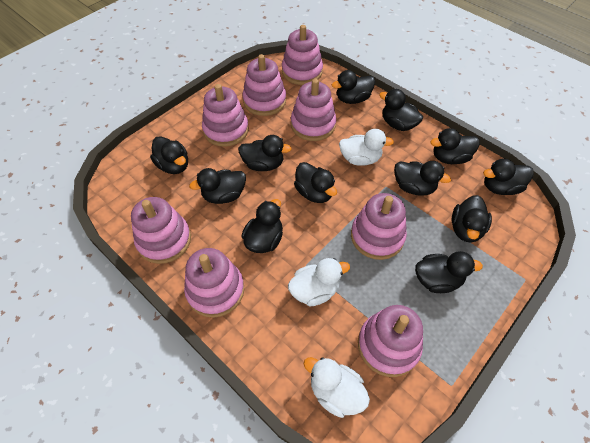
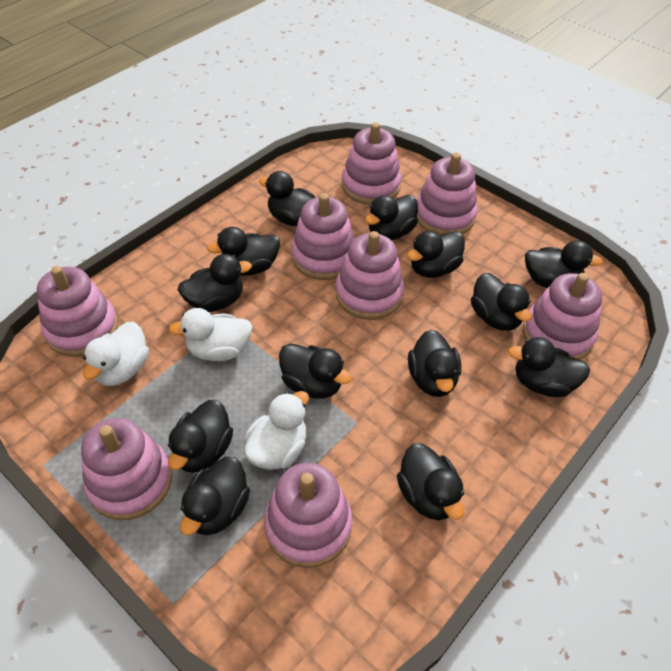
black duck: 12 -> 13

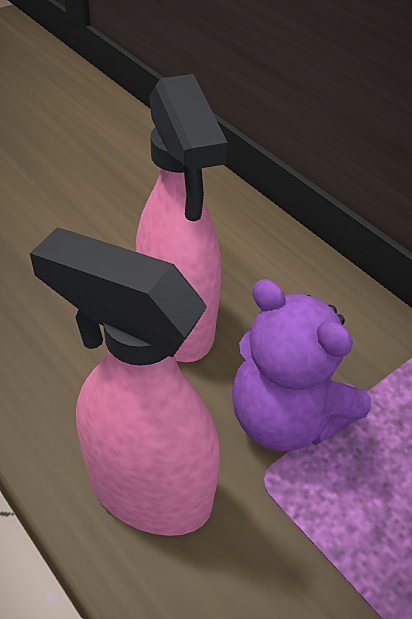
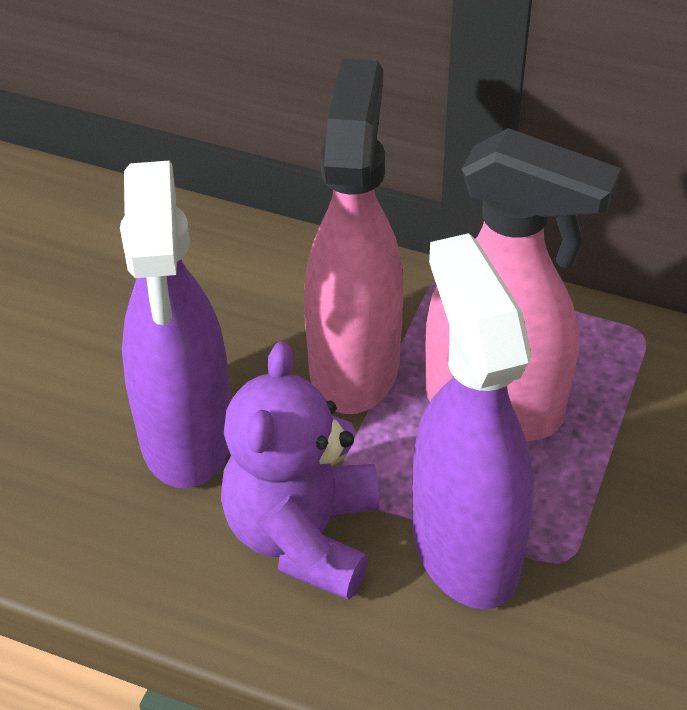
purple spray bottle: 0 -> 2

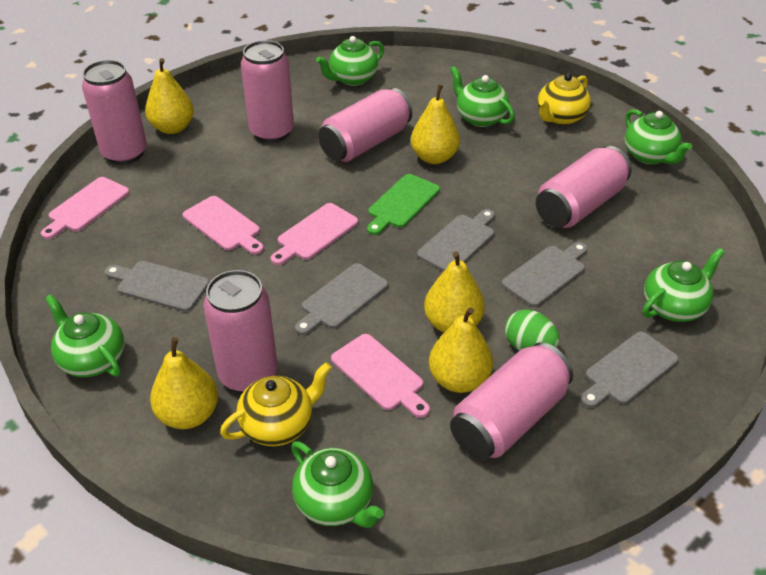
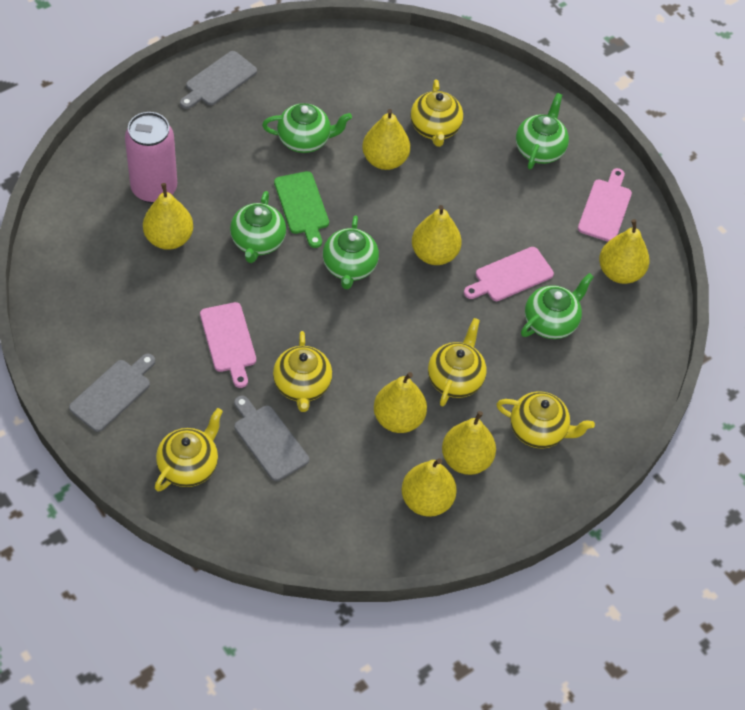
green egg: 1 -> 0
green teapot: 6 -> 5
grey cutting board: 5 -> 3
pink can: 6 -> 1
pink cutting board: 4 -> 3
yellow pear: 5 -> 7
yellow teapot: 2 -> 5

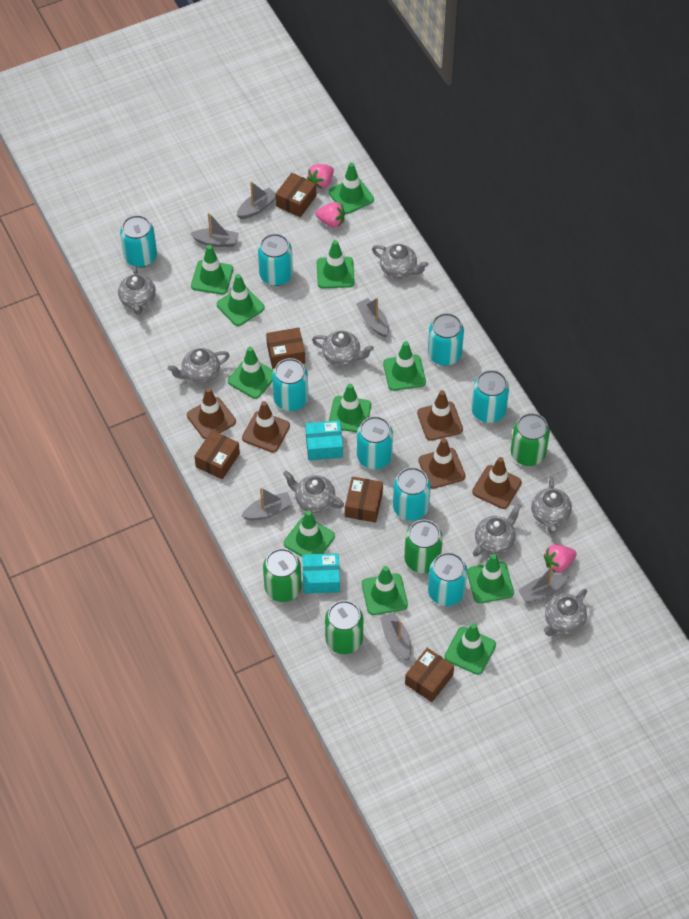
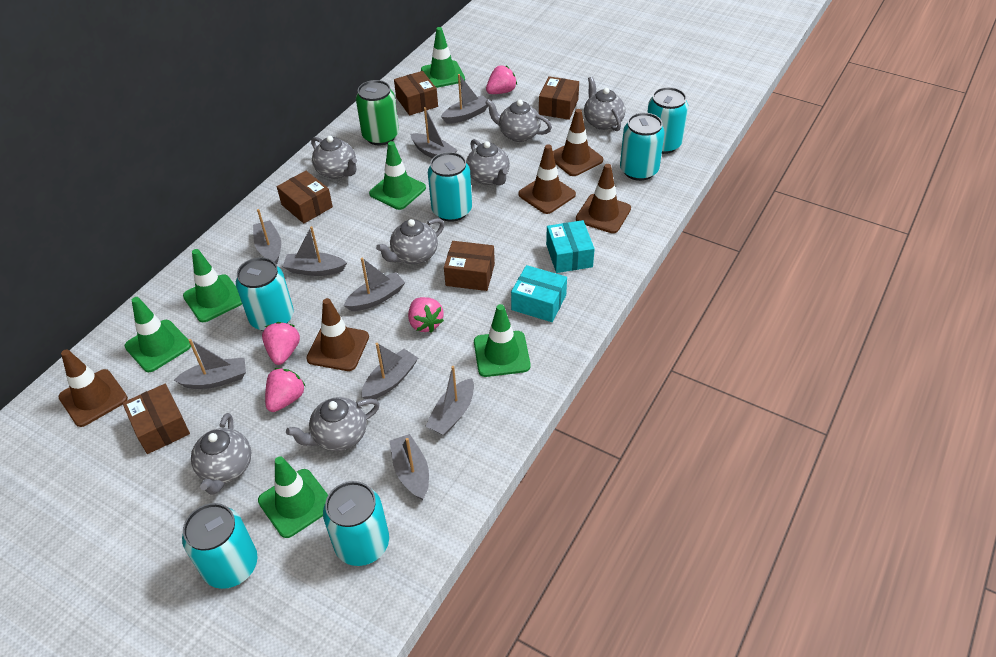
green can: 4 -> 1
green traffic cone: 11 -> 6
grey boat: 6 -> 9
grey teapot: 8 -> 7
pink strawberry: 3 -> 4
turquoise can: 8 -> 6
◇ ◇ ◇
The expected answer is the data retyped exactly, without pictures.

black duck: 12 -> 13

purple spray bottle: 0 -> 2

green egg: 1 -> 0
green teapot: 6 -> 5
grey cutting board: 5 -> 3
pink can: 6 -> 1
pink cutting board: 4 -> 3
yellow pear: 5 -> 7
yellow teapot: 2 -> 5

green can: 4 -> 1
green traffic cone: 11 -> 6
grey boat: 6 -> 9
grey teapot: 8 -> 7
pink strawberry: 3 -> 4
turquoise can: 8 -> 6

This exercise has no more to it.